Items listed in a dataset
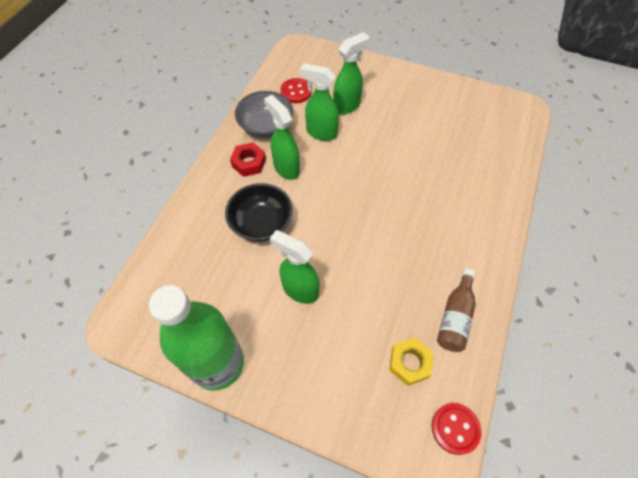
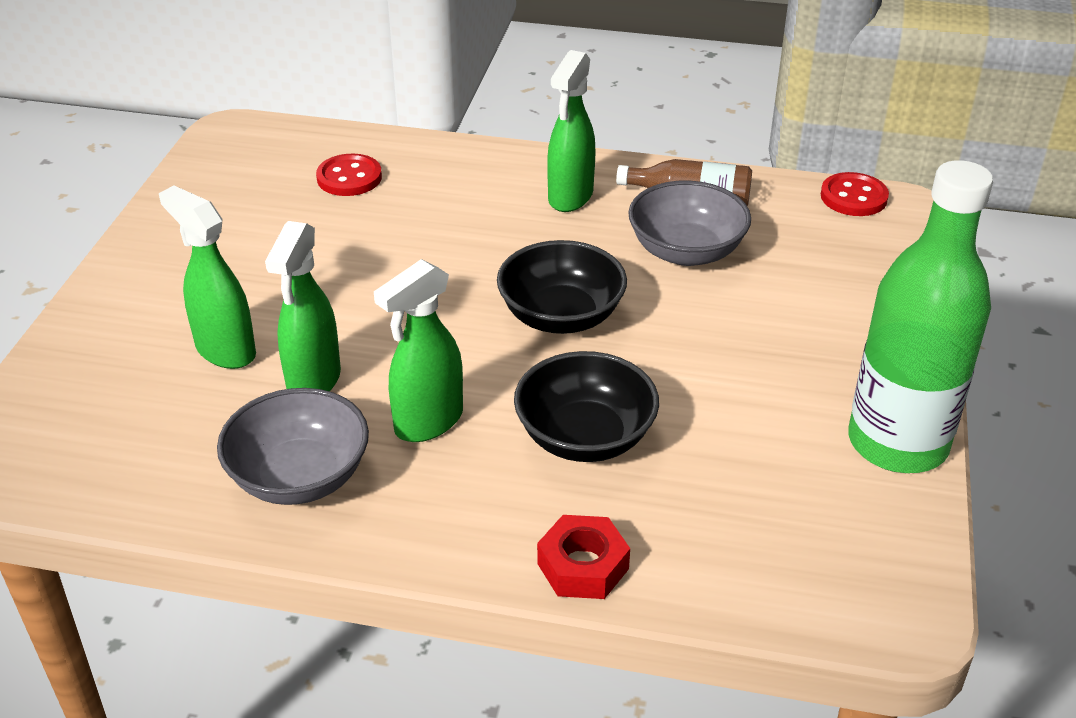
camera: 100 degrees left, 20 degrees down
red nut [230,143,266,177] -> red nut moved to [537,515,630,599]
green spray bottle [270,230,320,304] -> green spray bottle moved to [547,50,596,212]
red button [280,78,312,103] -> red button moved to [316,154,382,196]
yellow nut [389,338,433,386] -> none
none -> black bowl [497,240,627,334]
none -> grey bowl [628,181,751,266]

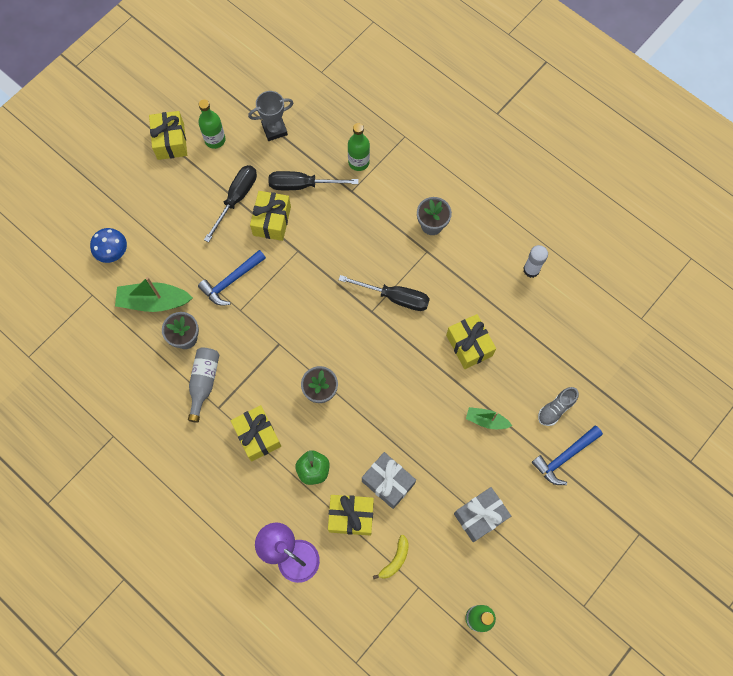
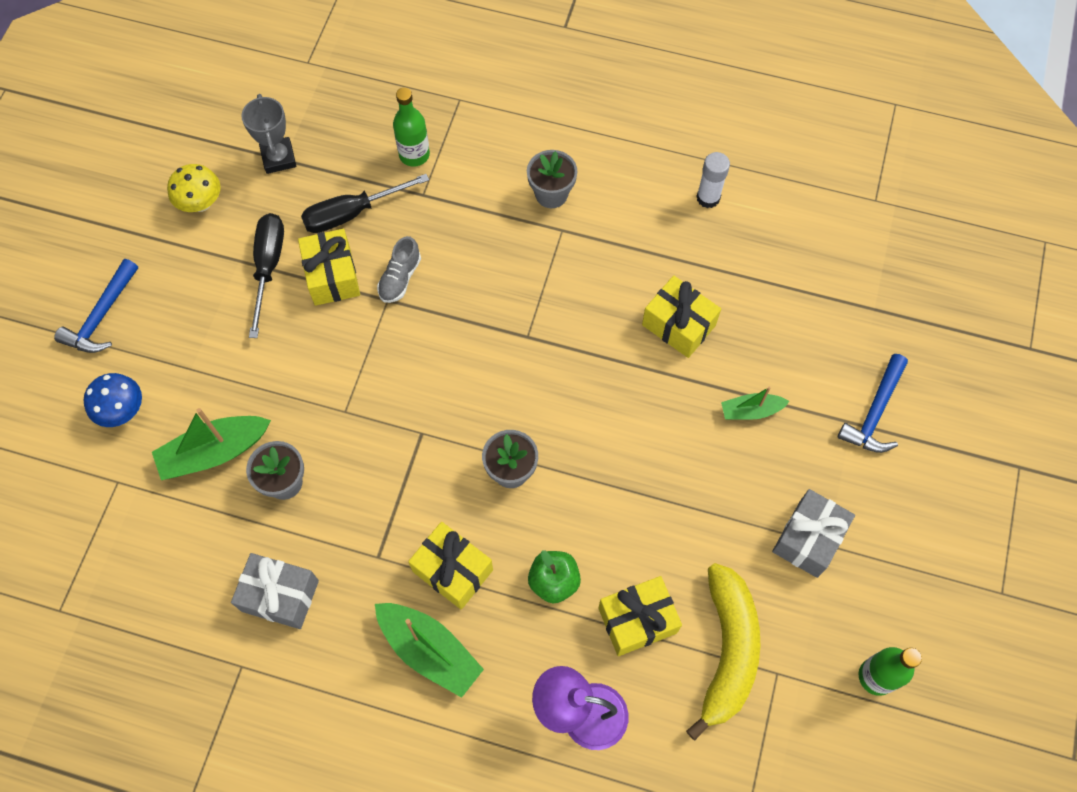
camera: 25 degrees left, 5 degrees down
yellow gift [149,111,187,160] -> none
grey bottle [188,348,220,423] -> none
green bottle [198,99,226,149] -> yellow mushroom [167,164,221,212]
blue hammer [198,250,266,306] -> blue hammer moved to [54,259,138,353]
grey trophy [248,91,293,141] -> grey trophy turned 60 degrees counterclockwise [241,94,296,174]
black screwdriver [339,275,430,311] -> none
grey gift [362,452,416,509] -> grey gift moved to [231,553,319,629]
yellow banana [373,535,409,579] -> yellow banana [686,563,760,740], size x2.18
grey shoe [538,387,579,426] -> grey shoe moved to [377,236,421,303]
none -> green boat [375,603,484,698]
==
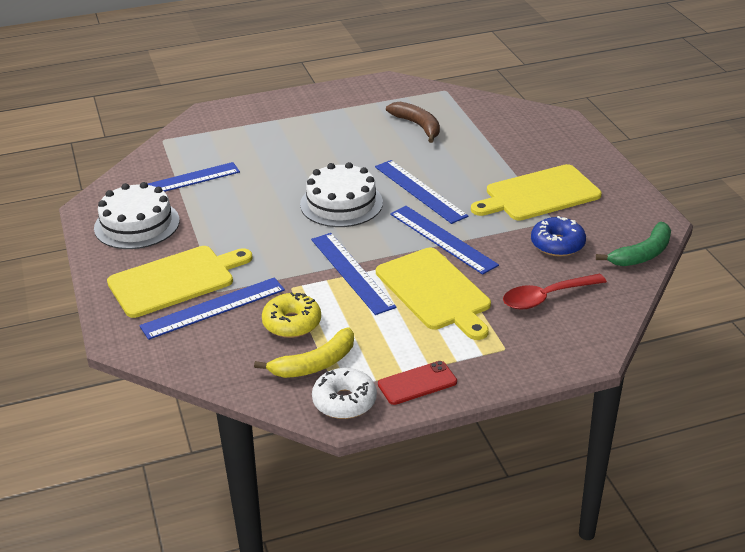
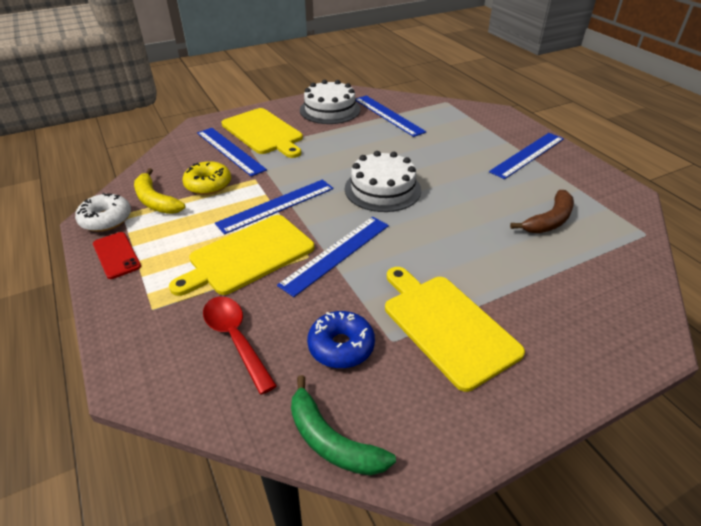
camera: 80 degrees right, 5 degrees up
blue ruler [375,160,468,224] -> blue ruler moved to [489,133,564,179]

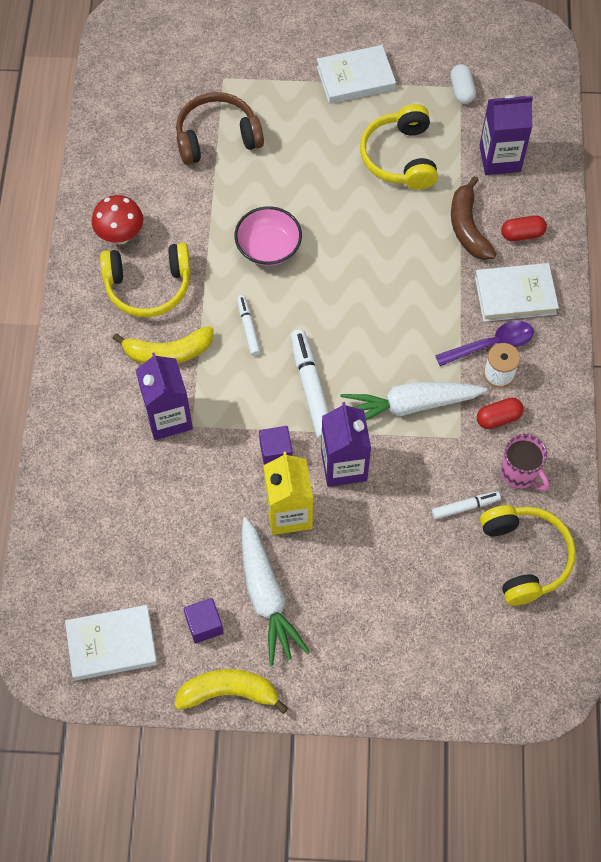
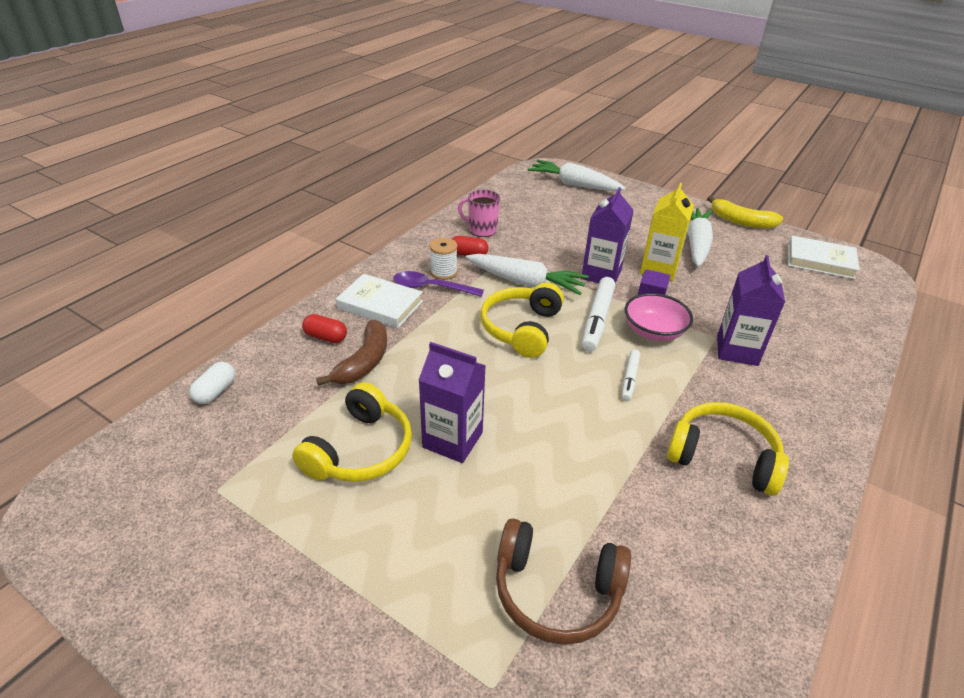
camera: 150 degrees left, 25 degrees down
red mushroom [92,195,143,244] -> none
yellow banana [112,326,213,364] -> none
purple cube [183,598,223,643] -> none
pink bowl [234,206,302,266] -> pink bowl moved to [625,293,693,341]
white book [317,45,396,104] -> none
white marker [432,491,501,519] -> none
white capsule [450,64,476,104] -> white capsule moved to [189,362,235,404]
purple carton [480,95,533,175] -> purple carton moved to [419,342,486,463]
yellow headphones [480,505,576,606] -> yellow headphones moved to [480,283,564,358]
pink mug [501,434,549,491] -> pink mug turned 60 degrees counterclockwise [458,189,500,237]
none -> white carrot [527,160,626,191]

• **WHAT TO WORK ON**
Please output the lines above beginning at the line with "blue ruler [375,160,468,224]" and ending after the line with "none -> white carrot [527,160,626,191]", precisely as written and with no pictures.

• **THE ANSWER**
blue ruler [375,160,468,224] -> blue ruler moved to [489,133,564,179]

camera: 150 degrees left, 25 degrees down
red mushroom [92,195,143,244] -> none
yellow banana [112,326,213,364] -> none
purple cube [183,598,223,643] -> none
pink bowl [234,206,302,266] -> pink bowl moved to [625,293,693,341]
white book [317,45,396,104] -> none
white marker [432,491,501,519] -> none
white capsule [450,64,476,104] -> white capsule moved to [189,362,235,404]
purple carton [480,95,533,175] -> purple carton moved to [419,342,486,463]
yellow headphones [480,505,576,606] -> yellow headphones moved to [480,283,564,358]
pink mug [501,434,549,491] -> pink mug turned 60 degrees counterclockwise [458,189,500,237]
none -> white carrot [527,160,626,191]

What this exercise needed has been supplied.